● **WORK TO COMPLETE**
Pictures aside, return all of the records exactly as they stand.
[INFORMATION SHOWN Boundary: Start]
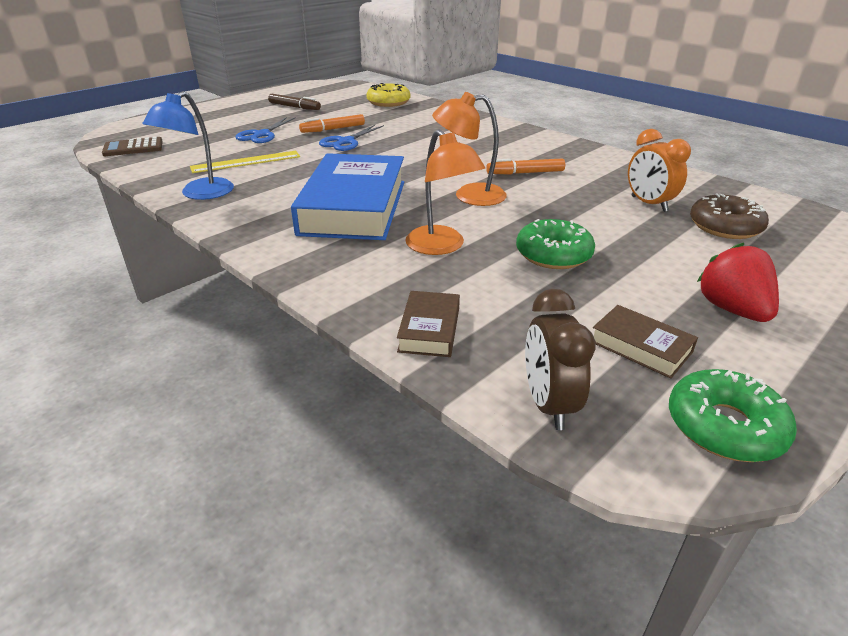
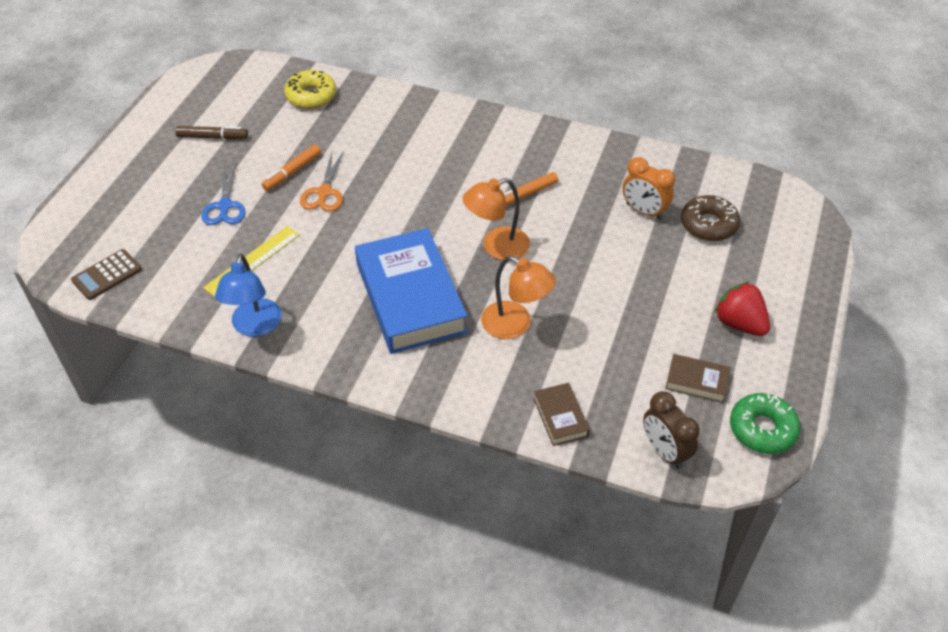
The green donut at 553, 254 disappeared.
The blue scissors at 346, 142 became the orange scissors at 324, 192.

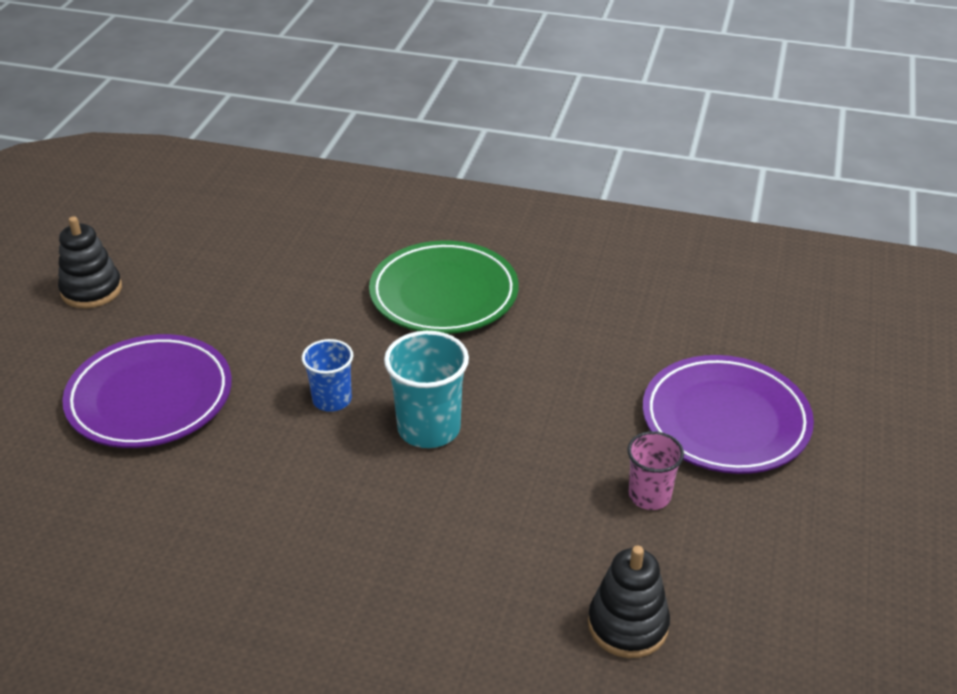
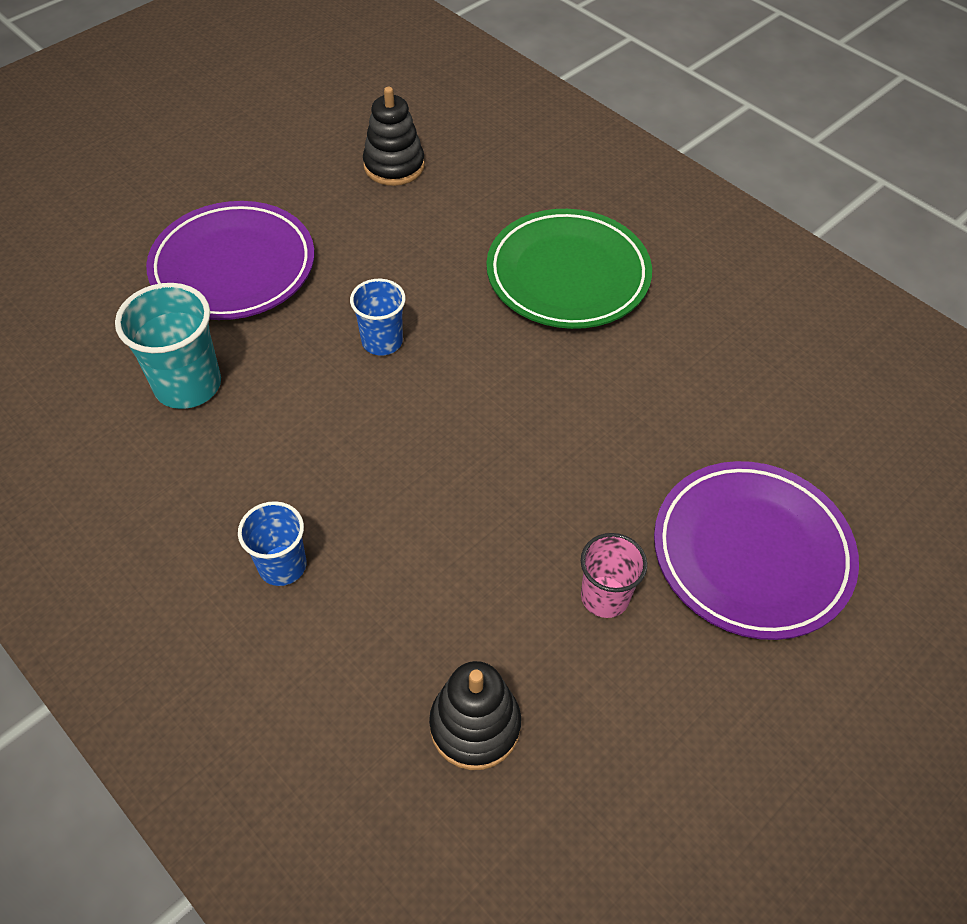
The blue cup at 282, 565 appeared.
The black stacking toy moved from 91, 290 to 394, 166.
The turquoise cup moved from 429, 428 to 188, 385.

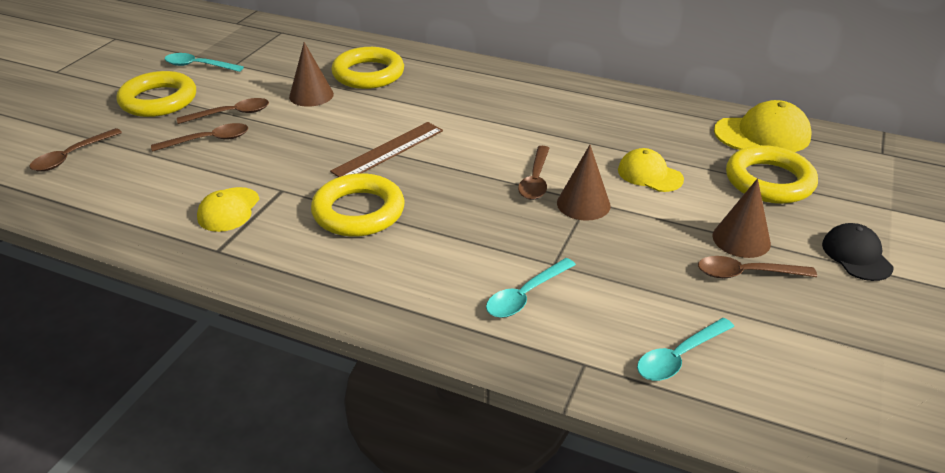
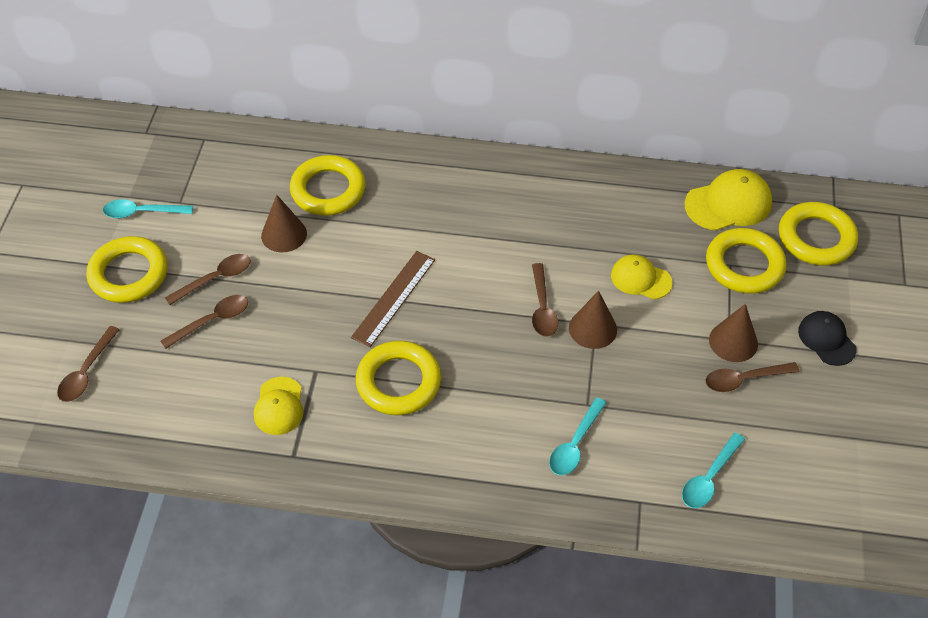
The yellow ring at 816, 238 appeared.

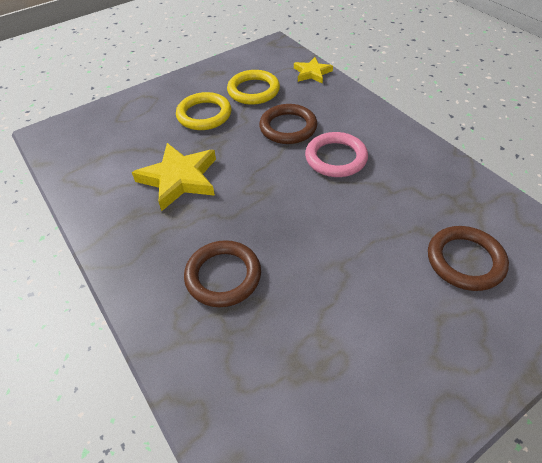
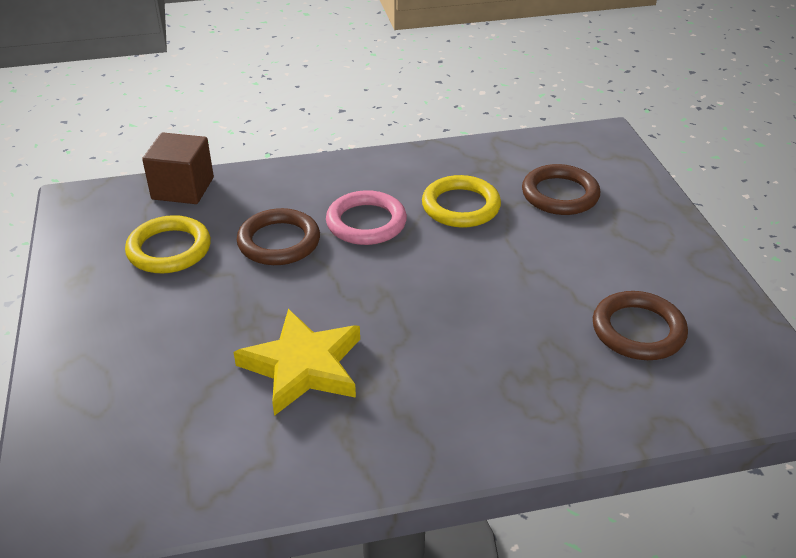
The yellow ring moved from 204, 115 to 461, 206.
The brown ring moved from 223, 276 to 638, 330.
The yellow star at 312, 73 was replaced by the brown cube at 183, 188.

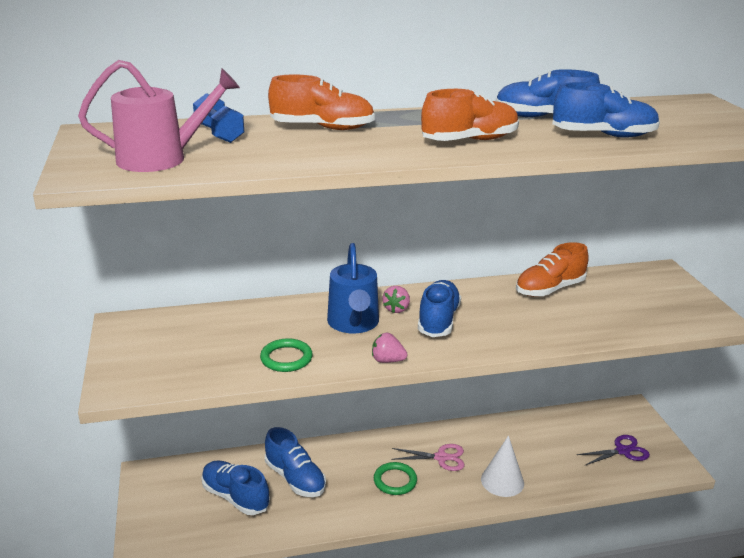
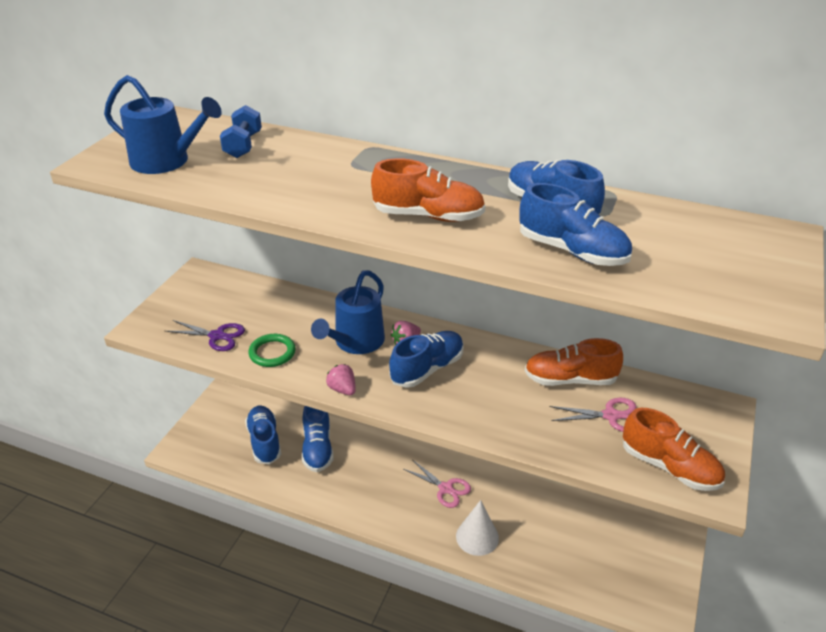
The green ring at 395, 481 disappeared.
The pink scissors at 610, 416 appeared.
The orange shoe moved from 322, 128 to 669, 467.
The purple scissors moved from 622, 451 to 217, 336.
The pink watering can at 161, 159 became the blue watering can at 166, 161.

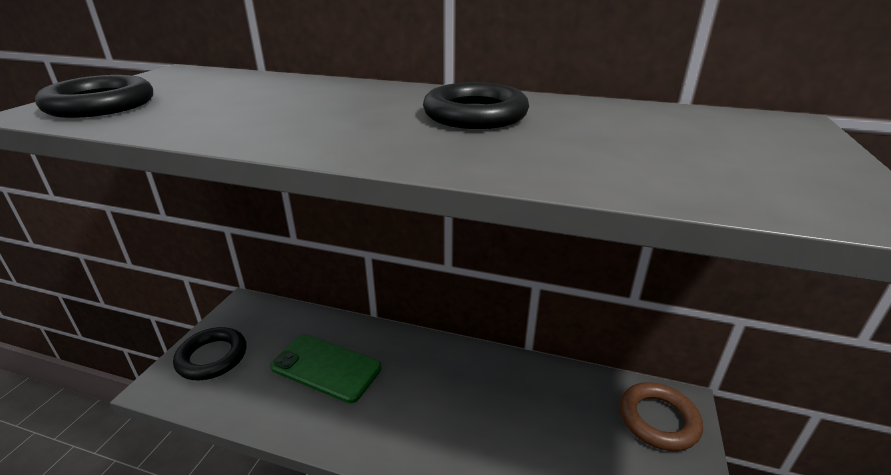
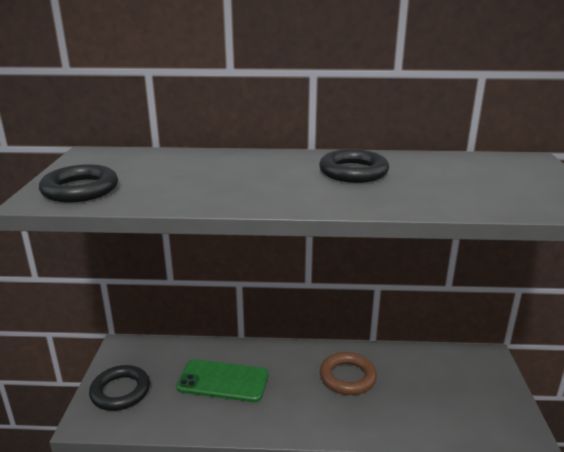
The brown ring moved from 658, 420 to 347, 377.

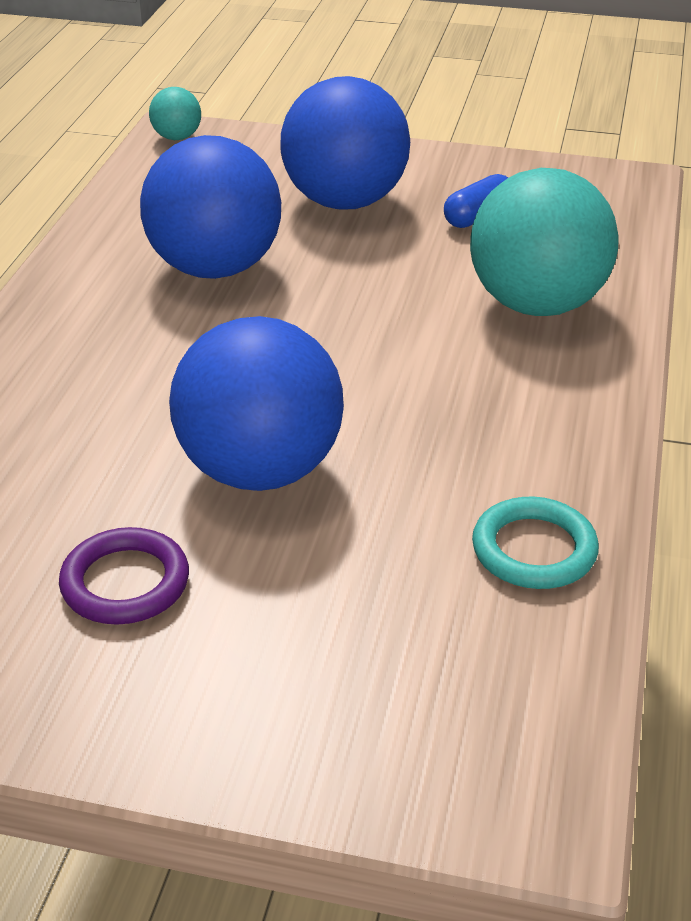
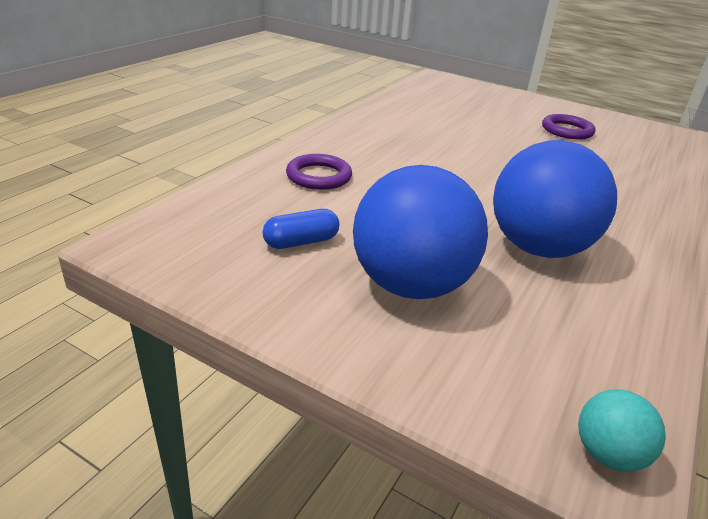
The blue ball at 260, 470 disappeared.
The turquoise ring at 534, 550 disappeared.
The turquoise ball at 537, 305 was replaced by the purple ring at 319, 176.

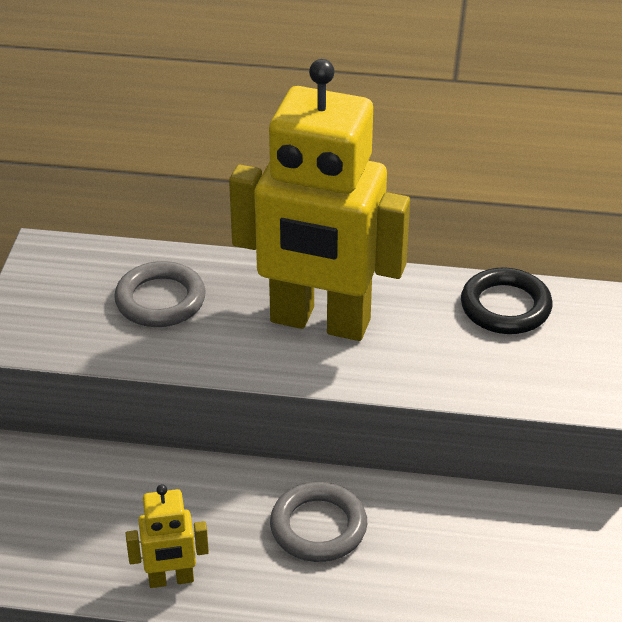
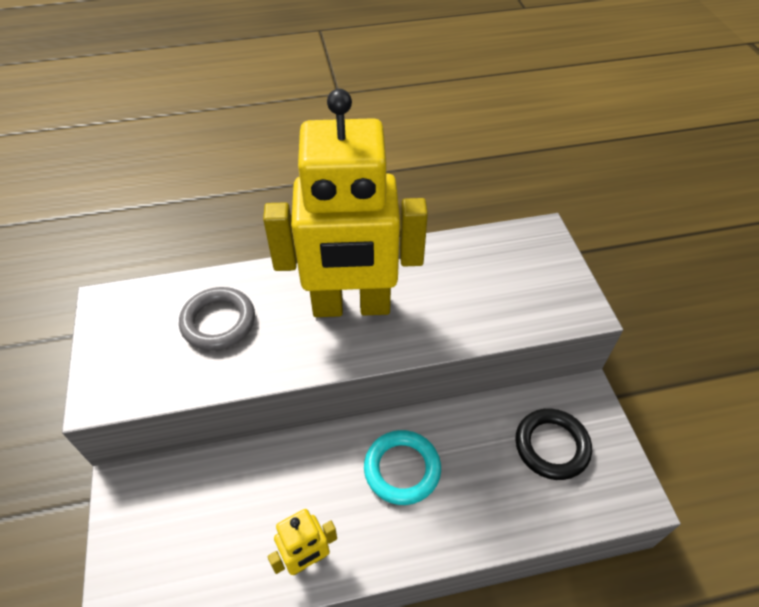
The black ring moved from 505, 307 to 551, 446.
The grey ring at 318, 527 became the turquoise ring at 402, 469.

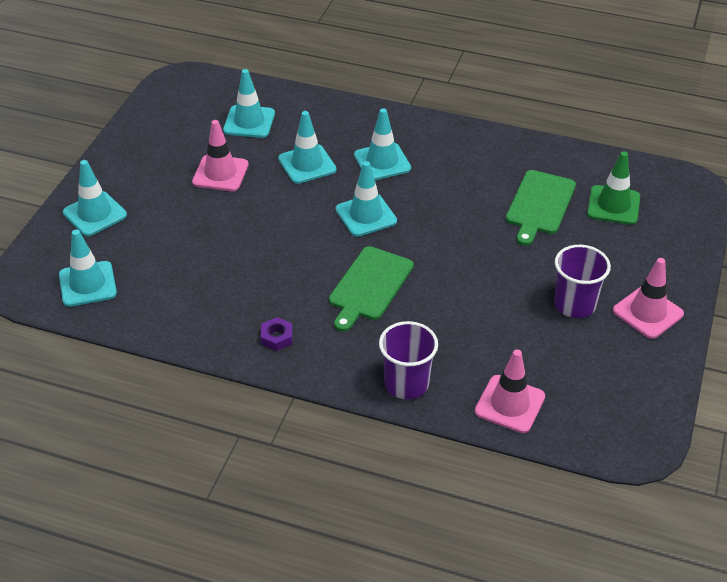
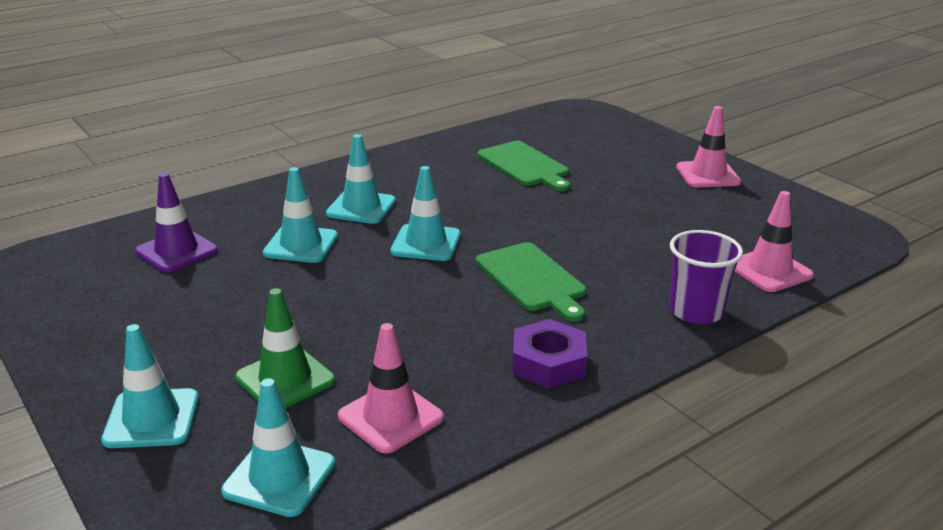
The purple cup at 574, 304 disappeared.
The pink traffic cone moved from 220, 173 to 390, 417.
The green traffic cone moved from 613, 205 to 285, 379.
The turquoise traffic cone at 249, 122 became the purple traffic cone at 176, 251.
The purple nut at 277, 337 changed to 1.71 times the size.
[INFORMATION SHOWN Boundary: End]
● **RESULT OF THIS TASK**
The green donut at 553, 254 disappeared.
The blue scissors at 346, 142 became the orange scissors at 324, 192.

The blue cup at 282, 565 appeared.
The black stacking toy moved from 91, 290 to 394, 166.
The turquoise cup moved from 429, 428 to 188, 385.

The yellow ring at 816, 238 appeared.

The yellow ring moved from 204, 115 to 461, 206.
The brown ring moved from 223, 276 to 638, 330.
The yellow star at 312, 73 was replaced by the brown cube at 183, 188.

The green ring at 395, 481 disappeared.
The pink scissors at 610, 416 appeared.
The orange shoe moved from 322, 128 to 669, 467.
The purple scissors moved from 622, 451 to 217, 336.
The pink watering can at 161, 159 became the blue watering can at 166, 161.

The brown ring moved from 658, 420 to 347, 377.

The blue ball at 260, 470 disappeared.
The turquoise ring at 534, 550 disappeared.
The turquoise ball at 537, 305 was replaced by the purple ring at 319, 176.

The black ring moved from 505, 307 to 551, 446.
The grey ring at 318, 527 became the turquoise ring at 402, 469.

The purple cup at 574, 304 disappeared.
The pink traffic cone moved from 220, 173 to 390, 417.
The green traffic cone moved from 613, 205 to 285, 379.
The turquoise traffic cone at 249, 122 became the purple traffic cone at 176, 251.
The purple nut at 277, 337 changed to 1.71 times the size.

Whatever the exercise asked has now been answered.